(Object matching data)
########################################

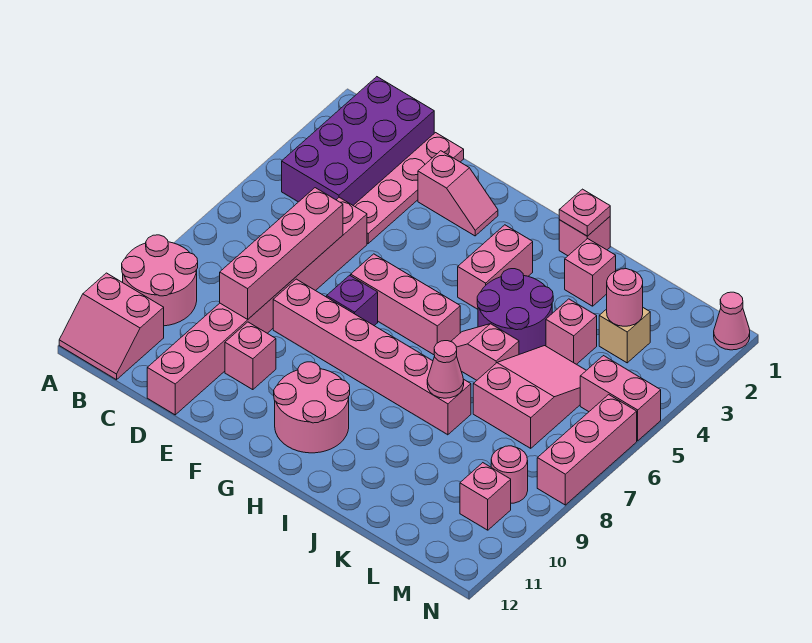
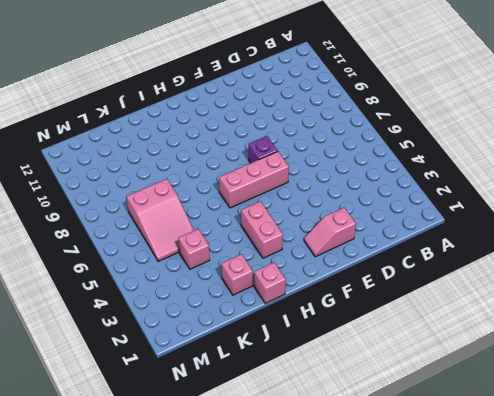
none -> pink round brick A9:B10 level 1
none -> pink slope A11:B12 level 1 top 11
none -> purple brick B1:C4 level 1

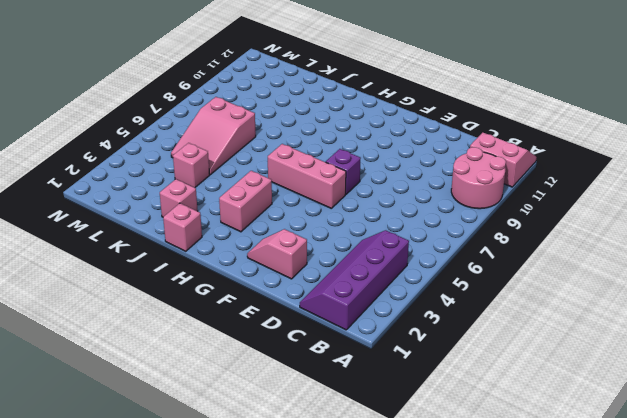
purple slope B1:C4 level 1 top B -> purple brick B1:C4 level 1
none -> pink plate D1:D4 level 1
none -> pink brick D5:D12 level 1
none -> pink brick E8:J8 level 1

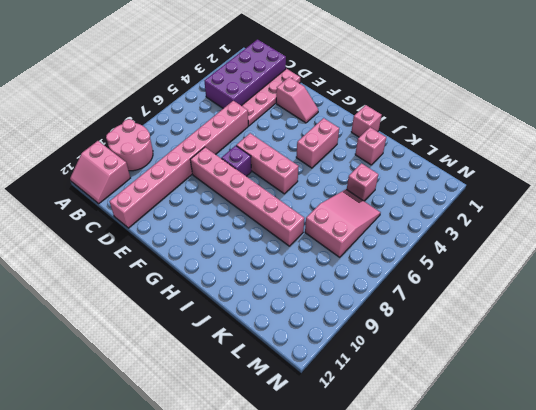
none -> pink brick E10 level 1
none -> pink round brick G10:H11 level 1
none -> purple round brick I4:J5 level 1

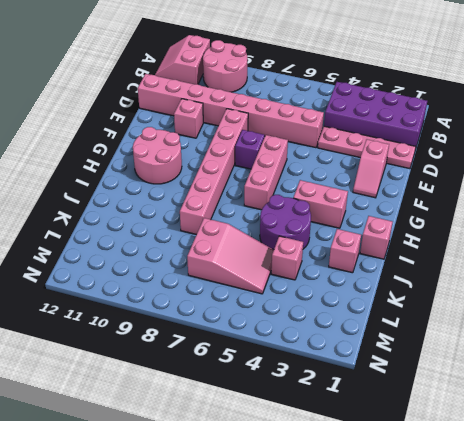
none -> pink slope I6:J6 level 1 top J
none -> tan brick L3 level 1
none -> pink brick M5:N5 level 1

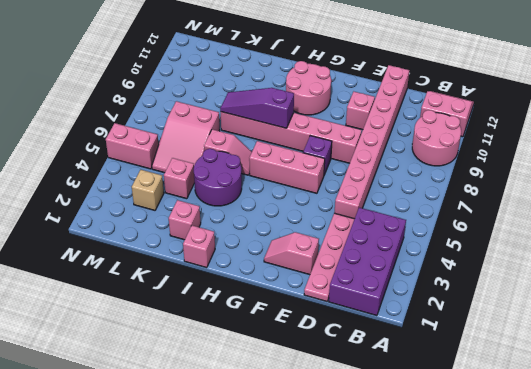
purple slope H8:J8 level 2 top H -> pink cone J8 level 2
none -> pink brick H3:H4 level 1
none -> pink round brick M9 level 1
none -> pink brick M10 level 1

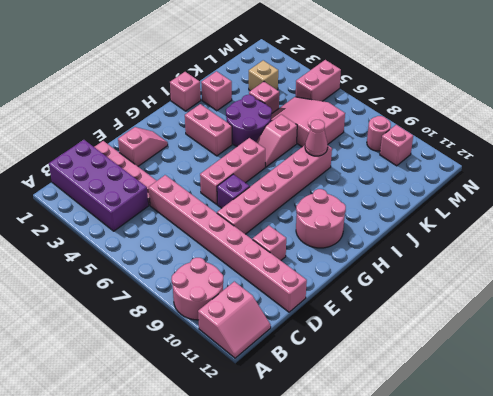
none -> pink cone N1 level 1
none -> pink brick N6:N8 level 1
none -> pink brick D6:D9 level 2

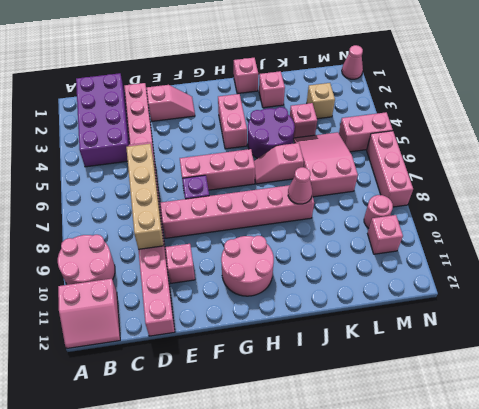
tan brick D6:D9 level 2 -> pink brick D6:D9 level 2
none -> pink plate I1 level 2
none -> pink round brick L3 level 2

########################################

At the line containing "none -> pink brick M10 level 1", begin reproducing the entries word for word, and continue through their last line. Leave out the pictures.

» **Answer to this problem**
none -> pink brick M10 level 1

none -> pink cone N1 level 1
none -> pink brick N6:N8 level 1
none -> pink brick D6:D9 level 2

tan brick D6:D9 level 2 -> pink brick D6:D9 level 2
none -> pink plate I1 level 2
none -> pink round brick L3 level 2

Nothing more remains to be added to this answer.